-- Opening Marker --

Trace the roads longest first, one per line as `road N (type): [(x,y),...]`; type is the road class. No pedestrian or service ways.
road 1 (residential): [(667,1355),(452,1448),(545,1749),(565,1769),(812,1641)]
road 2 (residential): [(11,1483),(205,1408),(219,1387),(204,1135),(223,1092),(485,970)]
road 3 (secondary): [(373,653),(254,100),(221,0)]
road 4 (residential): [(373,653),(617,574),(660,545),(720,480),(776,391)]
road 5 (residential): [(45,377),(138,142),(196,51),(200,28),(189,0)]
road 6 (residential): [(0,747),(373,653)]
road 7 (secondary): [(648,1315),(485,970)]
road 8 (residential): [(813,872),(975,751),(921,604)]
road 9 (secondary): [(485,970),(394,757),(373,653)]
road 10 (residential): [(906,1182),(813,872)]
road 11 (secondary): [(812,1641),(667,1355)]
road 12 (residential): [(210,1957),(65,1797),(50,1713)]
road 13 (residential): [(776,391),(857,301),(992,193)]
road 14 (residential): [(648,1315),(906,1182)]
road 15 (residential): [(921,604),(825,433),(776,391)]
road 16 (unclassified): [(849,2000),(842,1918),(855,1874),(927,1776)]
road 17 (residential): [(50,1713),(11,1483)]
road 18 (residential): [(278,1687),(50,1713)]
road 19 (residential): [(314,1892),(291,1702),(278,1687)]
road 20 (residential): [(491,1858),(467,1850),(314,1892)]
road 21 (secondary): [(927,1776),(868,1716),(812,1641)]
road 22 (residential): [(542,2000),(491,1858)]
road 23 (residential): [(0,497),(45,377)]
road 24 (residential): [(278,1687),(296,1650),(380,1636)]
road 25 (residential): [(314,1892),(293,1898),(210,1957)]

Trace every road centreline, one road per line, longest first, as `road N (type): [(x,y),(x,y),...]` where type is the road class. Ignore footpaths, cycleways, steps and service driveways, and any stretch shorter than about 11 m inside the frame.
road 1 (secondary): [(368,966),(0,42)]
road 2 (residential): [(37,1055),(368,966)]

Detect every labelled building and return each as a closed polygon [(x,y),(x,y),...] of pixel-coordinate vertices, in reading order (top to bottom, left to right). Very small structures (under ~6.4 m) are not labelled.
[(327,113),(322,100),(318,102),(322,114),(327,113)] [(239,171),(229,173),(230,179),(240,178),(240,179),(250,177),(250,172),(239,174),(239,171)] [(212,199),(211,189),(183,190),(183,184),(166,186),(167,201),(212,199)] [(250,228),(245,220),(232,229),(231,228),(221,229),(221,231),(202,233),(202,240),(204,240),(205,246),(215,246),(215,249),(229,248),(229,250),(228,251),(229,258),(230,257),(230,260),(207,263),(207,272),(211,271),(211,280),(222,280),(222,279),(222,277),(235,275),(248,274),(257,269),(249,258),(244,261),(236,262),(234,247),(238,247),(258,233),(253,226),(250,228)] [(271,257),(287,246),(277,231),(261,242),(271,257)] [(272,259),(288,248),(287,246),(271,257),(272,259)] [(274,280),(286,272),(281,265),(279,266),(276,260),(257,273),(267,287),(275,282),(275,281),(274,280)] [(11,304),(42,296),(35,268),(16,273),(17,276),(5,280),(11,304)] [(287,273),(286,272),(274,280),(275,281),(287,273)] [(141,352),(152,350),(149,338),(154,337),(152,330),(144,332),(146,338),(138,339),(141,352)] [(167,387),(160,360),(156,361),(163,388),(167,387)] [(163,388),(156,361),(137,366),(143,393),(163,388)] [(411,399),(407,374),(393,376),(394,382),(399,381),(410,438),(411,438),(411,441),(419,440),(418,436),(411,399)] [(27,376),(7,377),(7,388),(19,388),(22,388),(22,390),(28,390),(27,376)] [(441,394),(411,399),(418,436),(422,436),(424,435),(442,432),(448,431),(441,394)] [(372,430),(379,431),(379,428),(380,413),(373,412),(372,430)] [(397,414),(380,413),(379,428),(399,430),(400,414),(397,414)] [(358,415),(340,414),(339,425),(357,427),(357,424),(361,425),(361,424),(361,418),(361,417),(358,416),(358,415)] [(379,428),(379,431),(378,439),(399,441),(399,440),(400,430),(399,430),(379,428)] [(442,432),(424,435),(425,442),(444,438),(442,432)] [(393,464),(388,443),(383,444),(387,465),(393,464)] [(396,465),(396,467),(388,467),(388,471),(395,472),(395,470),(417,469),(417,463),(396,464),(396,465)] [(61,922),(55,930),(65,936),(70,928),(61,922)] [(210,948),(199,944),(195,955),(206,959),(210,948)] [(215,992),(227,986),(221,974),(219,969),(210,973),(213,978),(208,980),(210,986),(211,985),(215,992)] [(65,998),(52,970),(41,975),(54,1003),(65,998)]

-- Closing Marker --

PROBLEM REQUIREMENTS:
Copy out the material above in full so that every line matches the original.

SOLUTION TO THIS EXERCISE:
Trace the roads longest first, one per line as `road N (type): [(x,y),...]`; type is the road class. No pedestrian or service ways.
road 1 (residential): [(667,1355),(452,1448),(545,1749),(565,1769),(812,1641)]
road 2 (residential): [(11,1483),(205,1408),(219,1387),(204,1135),(223,1092),(485,970)]
road 3 (secondary): [(373,653),(254,100),(221,0)]
road 4 (residential): [(373,653),(617,574),(660,545),(720,480),(776,391)]
road 5 (residential): [(45,377),(138,142),(196,51),(200,28),(189,0)]
road 6 (residential): [(0,747),(373,653)]
road 7 (secondary): [(648,1315),(485,970)]
road 8 (residential): [(813,872),(975,751),(921,604)]
road 9 (secondary): [(485,970),(394,757),(373,653)]
road 10 (residential): [(906,1182),(813,872)]
road 11 (secondary): [(812,1641),(667,1355)]
road 12 (residential): [(210,1957),(65,1797),(50,1713)]
road 13 (residential): [(776,391),(857,301),(992,193)]
road 14 (residential): [(648,1315),(906,1182)]
road 15 (residential): [(921,604),(825,433),(776,391)]
road 16 (unclassified): [(849,2000),(842,1918),(855,1874),(927,1776)]
road 17 (residential): [(50,1713),(11,1483)]
road 18 (residential): [(278,1687),(50,1713)]
road 19 (residential): [(314,1892),(291,1702),(278,1687)]
road 20 (residential): [(491,1858),(467,1850),(314,1892)]
road 21 (secondary): [(927,1776),(868,1716),(812,1641)]
road 22 (residential): [(542,2000),(491,1858)]
road 23 (residential): [(0,497),(45,377)]
road 24 (residential): [(278,1687),(296,1650),(380,1636)]
road 25 (residential): [(314,1892),(293,1898),(210,1957)]

Trace every road centreline, one road per line, longest first, as `road N (type): [(x,y),(x,y),...]` where type is the road class. Ignore footpaths, cycleways, steps and service driveways, and any stretch shorter than about 11 m inside the frame.
road 1 (secondary): [(368,966),(0,42)]
road 2 (residential): [(37,1055),(368,966)]

Detect every labelled building and return each as a closed polygon [(x,y),(x,y),...] of pixel-coordinate vertices, in reading order (top to bottom, left to right). Very small structures (under ~6.4 m) are not labelled.
[(327,113),(322,100),(318,102),(322,114),(327,113)] [(239,171),(229,173),(230,179),(240,178),(240,179),(250,177),(250,172),(239,174),(239,171)] [(212,199),(211,189),(183,190),(183,184),(166,186),(167,201),(212,199)] [(250,228),(245,220),(232,229),(231,228),(221,229),(221,231),(202,233),(202,240),(204,240),(205,246),(215,246),(215,249),(229,248),(229,250),(228,251),(229,258),(230,257),(230,260),(207,263),(207,272),(211,271),(211,280),(222,280),(222,279),(222,277),(235,275),(248,274),(257,269),(249,258),(244,261),(236,262),(234,247),(238,247),(258,233),(253,226),(250,228)] [(271,257),(287,246),(277,231),(261,242),(271,257)] [(272,259),(288,248),(287,246),(271,257),(272,259)] [(274,280),(286,272),(281,265),(279,266),(276,260),(257,273),(267,287),(275,282),(275,281),(274,280)] [(11,304),(42,296),(35,268),(16,273),(17,276),(5,280),(11,304)] [(287,273),(286,272),(274,280),(275,281),(287,273)] [(141,352),(152,350),(149,338),(154,337),(152,330),(144,332),(146,338),(138,339),(141,352)] [(167,387),(160,360),(156,361),(163,388),(167,387)] [(163,388),(156,361),(137,366),(143,393),(163,388)] [(411,399),(407,374),(393,376),(394,382),(399,381),(410,438),(411,438),(411,441),(419,440),(418,436),(411,399)] [(27,376),(7,377),(7,388),(19,388),(22,388),(22,390),(28,390),(27,376)] [(441,394),(411,399),(418,436),(422,436),(424,435),(442,432),(448,431),(441,394)] [(372,430),(379,431),(379,428),(380,413),(373,412),(372,430)] [(397,414),(380,413),(379,428),(399,430),(400,414),(397,414)] [(358,415),(340,414),(339,425),(357,427),(357,424),(361,425),(361,424),(361,418),(361,417),(358,416),(358,415)] [(379,428),(379,431),(378,439),(399,441),(399,440),(400,430),(399,430),(379,428)] [(442,432),(424,435),(425,442),(444,438),(442,432)] [(393,464),(388,443),(383,444),(387,465),(393,464)] [(396,465),(396,467),(388,467),(388,471),(395,472),(395,470),(417,469),(417,463),(396,464),(396,465)] [(61,922),(55,930),(65,936),(70,928),(61,922)] [(210,948),(199,944),(195,955),(206,959),(210,948)] [(215,992),(227,986),(221,974),(219,969),(210,973),(213,978),(208,980),(210,986),(211,985),(215,992)] [(65,998),(52,970),(41,975),(54,1003),(65,998)]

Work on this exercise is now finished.